WORK INSTRUCTION
Below are the entries. Transcribe exactly the lines from the one with "black 1x3 slope [358,159,534,216]" through the one with "grey 1x2 brick [59,187,172,310]", ends included, and leave out all others.

..........

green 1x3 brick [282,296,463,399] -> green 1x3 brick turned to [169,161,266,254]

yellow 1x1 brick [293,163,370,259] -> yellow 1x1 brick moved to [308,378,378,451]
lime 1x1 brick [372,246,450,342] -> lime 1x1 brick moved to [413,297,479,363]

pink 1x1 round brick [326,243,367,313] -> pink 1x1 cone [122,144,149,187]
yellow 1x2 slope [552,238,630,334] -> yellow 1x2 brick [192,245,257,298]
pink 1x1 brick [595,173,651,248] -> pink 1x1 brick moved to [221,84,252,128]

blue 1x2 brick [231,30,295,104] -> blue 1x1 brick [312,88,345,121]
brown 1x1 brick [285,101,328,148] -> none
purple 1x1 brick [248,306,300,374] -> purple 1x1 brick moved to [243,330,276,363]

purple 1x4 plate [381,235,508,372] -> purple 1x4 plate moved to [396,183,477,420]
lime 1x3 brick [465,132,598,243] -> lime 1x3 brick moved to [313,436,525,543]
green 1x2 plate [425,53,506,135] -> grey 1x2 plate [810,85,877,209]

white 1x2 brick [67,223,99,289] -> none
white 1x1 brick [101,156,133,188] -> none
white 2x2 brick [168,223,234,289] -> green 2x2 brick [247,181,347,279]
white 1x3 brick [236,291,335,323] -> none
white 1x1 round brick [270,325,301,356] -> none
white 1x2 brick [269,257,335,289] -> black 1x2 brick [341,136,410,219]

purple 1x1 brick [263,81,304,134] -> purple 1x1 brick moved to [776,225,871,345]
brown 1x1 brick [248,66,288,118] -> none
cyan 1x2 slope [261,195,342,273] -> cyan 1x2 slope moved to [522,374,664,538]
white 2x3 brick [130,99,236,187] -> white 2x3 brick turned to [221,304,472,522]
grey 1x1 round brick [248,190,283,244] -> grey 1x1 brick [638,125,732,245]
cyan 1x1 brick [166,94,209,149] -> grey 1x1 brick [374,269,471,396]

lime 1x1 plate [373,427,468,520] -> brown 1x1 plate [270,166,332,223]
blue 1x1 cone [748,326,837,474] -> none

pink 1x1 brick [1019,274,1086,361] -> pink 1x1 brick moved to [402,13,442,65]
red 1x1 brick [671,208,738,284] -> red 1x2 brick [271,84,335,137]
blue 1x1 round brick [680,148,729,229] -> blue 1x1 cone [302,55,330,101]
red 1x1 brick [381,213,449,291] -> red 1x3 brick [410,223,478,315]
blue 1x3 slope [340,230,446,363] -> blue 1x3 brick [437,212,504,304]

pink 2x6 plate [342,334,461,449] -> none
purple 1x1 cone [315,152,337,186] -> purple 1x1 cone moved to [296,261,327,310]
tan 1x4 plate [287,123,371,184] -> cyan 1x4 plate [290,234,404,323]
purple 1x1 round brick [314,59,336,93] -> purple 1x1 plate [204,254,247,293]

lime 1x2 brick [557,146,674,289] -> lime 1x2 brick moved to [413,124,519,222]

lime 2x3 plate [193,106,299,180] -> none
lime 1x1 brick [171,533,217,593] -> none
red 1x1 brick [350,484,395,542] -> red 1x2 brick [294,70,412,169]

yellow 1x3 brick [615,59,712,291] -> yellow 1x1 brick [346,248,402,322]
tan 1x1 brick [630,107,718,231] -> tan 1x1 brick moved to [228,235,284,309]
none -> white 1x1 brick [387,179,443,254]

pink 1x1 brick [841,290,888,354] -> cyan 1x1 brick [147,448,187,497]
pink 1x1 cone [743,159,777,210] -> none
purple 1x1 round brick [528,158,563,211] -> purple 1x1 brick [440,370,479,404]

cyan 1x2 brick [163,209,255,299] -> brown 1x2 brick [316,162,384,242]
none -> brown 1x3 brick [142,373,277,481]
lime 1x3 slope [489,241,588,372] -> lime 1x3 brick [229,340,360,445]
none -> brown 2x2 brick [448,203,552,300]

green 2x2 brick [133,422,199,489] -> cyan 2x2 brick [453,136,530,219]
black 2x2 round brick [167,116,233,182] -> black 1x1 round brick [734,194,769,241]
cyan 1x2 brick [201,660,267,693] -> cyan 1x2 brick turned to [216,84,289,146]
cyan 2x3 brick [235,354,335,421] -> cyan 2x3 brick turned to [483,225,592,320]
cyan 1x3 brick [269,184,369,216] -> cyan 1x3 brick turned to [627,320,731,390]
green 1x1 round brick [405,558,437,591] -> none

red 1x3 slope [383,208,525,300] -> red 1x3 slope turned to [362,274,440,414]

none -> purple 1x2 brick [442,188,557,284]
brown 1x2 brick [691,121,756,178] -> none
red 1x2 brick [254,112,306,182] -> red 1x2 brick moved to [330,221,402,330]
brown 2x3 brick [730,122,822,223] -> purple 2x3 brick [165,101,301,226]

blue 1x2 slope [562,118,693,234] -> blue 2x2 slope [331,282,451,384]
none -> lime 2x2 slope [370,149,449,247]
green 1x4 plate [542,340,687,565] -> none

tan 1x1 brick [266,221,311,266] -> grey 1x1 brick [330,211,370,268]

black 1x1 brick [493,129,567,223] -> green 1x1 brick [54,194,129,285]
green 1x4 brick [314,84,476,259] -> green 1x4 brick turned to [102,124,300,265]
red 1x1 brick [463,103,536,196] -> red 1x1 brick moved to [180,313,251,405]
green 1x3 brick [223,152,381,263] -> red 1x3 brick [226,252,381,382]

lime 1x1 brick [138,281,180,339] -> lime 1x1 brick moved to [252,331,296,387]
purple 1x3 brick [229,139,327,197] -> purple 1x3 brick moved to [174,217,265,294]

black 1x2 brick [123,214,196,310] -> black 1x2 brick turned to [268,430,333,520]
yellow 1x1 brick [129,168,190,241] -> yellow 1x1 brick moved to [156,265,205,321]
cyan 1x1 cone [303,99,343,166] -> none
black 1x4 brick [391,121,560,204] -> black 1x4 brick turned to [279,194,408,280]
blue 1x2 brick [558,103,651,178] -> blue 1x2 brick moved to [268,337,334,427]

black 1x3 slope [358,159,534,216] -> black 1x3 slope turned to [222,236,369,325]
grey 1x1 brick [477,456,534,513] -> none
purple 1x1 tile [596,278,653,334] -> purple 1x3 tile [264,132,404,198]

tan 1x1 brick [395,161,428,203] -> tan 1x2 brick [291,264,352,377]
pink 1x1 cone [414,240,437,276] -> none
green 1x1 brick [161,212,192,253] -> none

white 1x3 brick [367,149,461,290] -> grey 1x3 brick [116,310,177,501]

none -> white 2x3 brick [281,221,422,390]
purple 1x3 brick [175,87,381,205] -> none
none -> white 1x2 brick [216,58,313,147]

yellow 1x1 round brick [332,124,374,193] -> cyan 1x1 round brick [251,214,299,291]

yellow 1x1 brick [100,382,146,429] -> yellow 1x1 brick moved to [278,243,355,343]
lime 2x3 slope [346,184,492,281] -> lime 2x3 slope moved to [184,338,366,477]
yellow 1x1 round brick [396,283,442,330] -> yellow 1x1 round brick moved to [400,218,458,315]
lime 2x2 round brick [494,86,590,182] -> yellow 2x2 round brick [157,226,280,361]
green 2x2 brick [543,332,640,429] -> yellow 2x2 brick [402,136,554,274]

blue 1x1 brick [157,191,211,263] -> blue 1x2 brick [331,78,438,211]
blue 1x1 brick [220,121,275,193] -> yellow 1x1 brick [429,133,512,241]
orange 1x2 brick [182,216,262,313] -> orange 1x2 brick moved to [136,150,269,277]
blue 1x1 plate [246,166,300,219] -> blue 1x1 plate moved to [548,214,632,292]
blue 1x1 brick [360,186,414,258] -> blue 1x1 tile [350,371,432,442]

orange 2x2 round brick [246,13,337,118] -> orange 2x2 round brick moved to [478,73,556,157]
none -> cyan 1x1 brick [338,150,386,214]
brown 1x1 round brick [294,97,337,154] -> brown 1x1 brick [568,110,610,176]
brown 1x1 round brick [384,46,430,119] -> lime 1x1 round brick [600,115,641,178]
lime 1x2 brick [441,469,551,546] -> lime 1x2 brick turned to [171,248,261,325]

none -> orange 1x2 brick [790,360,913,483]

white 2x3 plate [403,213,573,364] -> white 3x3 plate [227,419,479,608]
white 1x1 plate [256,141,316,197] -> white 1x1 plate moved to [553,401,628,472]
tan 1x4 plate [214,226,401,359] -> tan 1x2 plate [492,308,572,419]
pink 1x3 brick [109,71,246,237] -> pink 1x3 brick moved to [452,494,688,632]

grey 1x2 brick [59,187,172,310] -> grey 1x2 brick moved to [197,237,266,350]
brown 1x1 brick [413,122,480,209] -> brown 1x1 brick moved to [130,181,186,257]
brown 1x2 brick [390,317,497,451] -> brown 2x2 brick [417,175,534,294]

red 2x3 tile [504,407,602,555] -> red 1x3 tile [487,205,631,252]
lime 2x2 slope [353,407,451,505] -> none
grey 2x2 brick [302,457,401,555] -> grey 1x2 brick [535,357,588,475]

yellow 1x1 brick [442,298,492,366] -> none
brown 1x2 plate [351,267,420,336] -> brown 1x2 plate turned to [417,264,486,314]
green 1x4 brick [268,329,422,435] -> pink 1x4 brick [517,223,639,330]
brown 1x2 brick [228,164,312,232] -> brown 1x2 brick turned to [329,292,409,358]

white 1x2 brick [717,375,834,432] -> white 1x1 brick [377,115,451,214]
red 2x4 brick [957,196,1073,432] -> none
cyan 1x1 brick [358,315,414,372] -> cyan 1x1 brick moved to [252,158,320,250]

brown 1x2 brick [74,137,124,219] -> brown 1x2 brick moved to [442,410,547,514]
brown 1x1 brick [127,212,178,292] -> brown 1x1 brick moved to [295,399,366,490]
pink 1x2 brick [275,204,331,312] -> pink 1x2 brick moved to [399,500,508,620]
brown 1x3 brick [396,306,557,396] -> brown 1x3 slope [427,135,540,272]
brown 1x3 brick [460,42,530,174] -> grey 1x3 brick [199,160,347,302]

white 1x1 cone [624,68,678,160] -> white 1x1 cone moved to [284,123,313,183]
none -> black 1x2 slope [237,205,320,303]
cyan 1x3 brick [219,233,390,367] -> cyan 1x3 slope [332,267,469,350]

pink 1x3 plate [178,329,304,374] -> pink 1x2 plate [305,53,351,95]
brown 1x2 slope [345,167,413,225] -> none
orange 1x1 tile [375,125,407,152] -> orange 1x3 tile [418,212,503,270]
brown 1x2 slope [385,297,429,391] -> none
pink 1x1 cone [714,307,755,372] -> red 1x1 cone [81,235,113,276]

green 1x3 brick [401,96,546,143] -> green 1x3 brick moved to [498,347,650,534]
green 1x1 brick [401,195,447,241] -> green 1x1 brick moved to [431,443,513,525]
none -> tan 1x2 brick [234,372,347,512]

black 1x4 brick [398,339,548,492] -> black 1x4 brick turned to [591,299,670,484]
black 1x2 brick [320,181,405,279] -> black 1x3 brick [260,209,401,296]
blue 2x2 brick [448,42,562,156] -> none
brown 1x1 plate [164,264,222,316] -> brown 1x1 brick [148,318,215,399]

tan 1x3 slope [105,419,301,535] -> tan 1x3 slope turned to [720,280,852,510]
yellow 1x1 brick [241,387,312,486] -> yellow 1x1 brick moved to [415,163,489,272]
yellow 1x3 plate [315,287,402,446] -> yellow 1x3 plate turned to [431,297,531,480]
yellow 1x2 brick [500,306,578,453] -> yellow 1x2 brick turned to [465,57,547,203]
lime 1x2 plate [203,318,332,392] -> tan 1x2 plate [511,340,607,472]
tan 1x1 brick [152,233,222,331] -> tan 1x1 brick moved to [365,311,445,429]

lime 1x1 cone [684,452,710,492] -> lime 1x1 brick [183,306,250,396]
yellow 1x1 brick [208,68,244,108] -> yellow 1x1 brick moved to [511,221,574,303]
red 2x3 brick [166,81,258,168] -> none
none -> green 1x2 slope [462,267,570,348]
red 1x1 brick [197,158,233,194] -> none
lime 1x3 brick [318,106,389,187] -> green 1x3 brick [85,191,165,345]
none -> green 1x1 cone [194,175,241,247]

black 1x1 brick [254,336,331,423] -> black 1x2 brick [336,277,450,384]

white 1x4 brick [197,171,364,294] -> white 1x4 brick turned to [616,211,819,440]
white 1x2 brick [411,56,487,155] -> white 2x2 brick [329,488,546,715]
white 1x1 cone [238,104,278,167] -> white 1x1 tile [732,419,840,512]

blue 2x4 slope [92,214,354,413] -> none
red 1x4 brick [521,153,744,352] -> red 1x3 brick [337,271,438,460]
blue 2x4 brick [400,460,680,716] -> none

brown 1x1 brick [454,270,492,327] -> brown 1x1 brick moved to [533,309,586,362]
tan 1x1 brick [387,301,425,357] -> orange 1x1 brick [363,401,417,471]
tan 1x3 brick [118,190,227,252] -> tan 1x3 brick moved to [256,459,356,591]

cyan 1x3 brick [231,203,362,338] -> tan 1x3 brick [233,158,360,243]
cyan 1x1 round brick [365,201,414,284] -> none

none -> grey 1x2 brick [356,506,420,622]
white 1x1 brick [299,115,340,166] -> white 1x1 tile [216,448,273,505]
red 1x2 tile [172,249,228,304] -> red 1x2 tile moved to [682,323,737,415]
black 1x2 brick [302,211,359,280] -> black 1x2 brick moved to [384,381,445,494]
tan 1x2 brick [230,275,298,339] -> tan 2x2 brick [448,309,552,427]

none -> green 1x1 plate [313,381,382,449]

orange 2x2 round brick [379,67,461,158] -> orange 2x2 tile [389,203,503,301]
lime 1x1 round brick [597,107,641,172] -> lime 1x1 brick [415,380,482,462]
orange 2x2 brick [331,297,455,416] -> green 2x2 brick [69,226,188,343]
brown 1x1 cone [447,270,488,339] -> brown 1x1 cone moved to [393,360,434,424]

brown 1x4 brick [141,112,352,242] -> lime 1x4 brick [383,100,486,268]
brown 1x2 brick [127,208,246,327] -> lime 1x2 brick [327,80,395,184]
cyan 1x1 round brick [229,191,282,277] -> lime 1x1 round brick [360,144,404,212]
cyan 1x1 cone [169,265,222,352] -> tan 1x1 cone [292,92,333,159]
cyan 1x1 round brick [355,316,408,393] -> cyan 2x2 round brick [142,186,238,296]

..........

EXPECTED ANSWER
black 1x3 slope [358,159,534,216] -> black 1x3 slope turned to [222,236,369,325]
grey 1x1 brick [477,456,534,513] -> none
purple 1x1 tile [596,278,653,334] -> purple 1x3 tile [264,132,404,198]

tan 1x1 brick [395,161,428,203] -> tan 1x2 brick [291,264,352,377]
pink 1x1 cone [414,240,437,276] -> none
green 1x1 brick [161,212,192,253] -> none

white 1x3 brick [367,149,461,290] -> grey 1x3 brick [116,310,177,501]

none -> white 2x3 brick [281,221,422,390]
purple 1x3 brick [175,87,381,205] -> none
none -> white 1x2 brick [216,58,313,147]

yellow 1x1 round brick [332,124,374,193] -> cyan 1x1 round brick [251,214,299,291]

yellow 1x1 brick [100,382,146,429] -> yellow 1x1 brick moved to [278,243,355,343]
lime 2x3 slope [346,184,492,281] -> lime 2x3 slope moved to [184,338,366,477]
yellow 1x1 round brick [396,283,442,330] -> yellow 1x1 round brick moved to [400,218,458,315]
lime 2x2 round brick [494,86,590,182] -> yellow 2x2 round brick [157,226,280,361]
green 2x2 brick [543,332,640,429] -> yellow 2x2 brick [402,136,554,274]

blue 1x1 brick [157,191,211,263] -> blue 1x2 brick [331,78,438,211]
blue 1x1 brick [220,121,275,193] -> yellow 1x1 brick [429,133,512,241]
orange 1x2 brick [182,216,262,313] -> orange 1x2 brick moved to [136,150,269,277]
blue 1x1 plate [246,166,300,219] -> blue 1x1 plate moved to [548,214,632,292]
blue 1x1 brick [360,186,414,258] -> blue 1x1 tile [350,371,432,442]

orange 2x2 round brick [246,13,337,118] -> orange 2x2 round brick moved to [478,73,556,157]
none -> cyan 1x1 brick [338,150,386,214]
brown 1x1 round brick [294,97,337,154] -> brown 1x1 brick [568,110,610,176]
brown 1x1 round brick [384,46,430,119] -> lime 1x1 round brick [600,115,641,178]
lime 1x2 brick [441,469,551,546] -> lime 1x2 brick turned to [171,248,261,325]

none -> orange 1x2 brick [790,360,913,483]

white 2x3 plate [403,213,573,364] -> white 3x3 plate [227,419,479,608]
white 1x1 plate [256,141,316,197] -> white 1x1 plate moved to [553,401,628,472]
tan 1x4 plate [214,226,401,359] -> tan 1x2 plate [492,308,572,419]
pink 1x3 brick [109,71,246,237] -> pink 1x3 brick moved to [452,494,688,632]

grey 1x2 brick [59,187,172,310] -> grey 1x2 brick moved to [197,237,266,350]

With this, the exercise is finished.